What the task requires: Find every line containing the string "boat" in the data below, and report how many there are, with no other words.

(Object correspondence data)
———
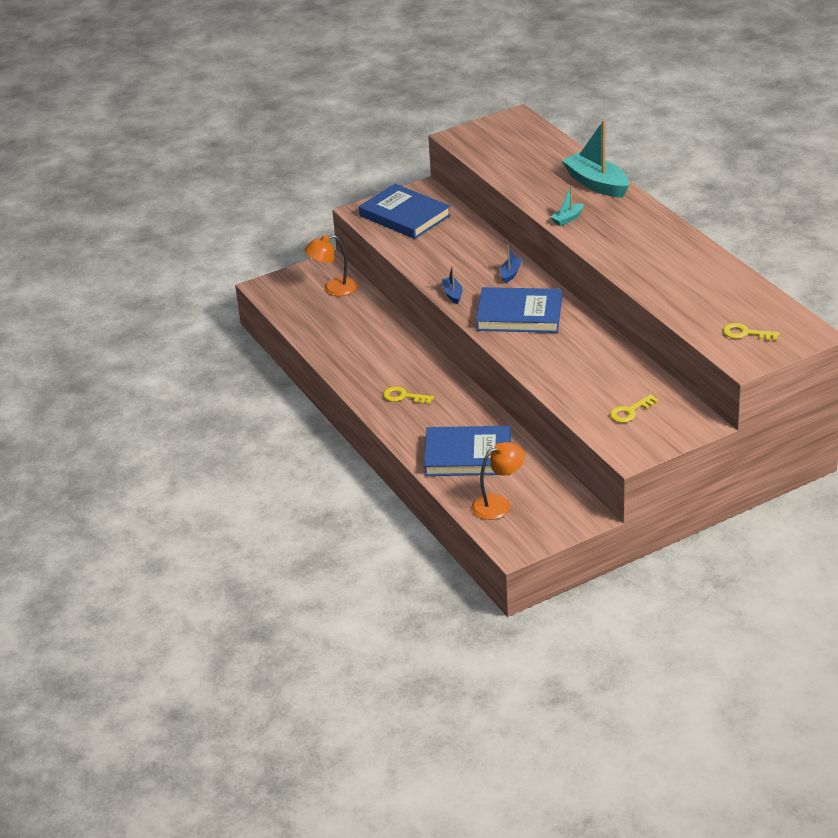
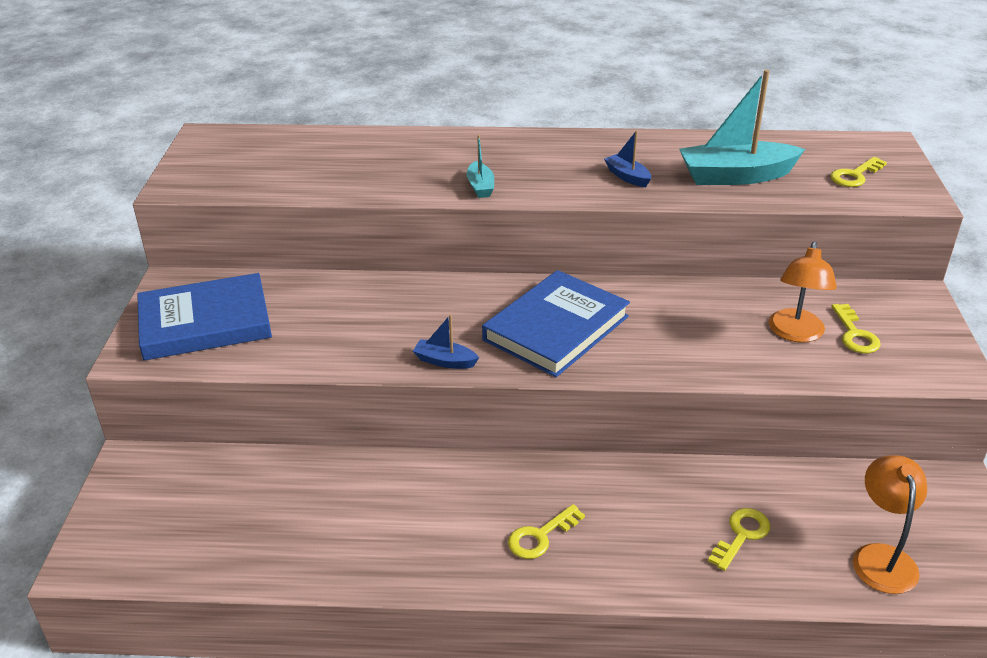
camera: 60 degrees left, 0 degrees up
(333, 289) = (195, 486): orange lamp -> orange lamp (795, 333)
(468, 456) = (741, 535): blue book -> yellow key
(510, 273) = (455, 297): blue boat -> blue boat (627, 177)
(596, 184) = (430, 144): turquoise boat -> turquoise boat (735, 176)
———
Worked solution: 2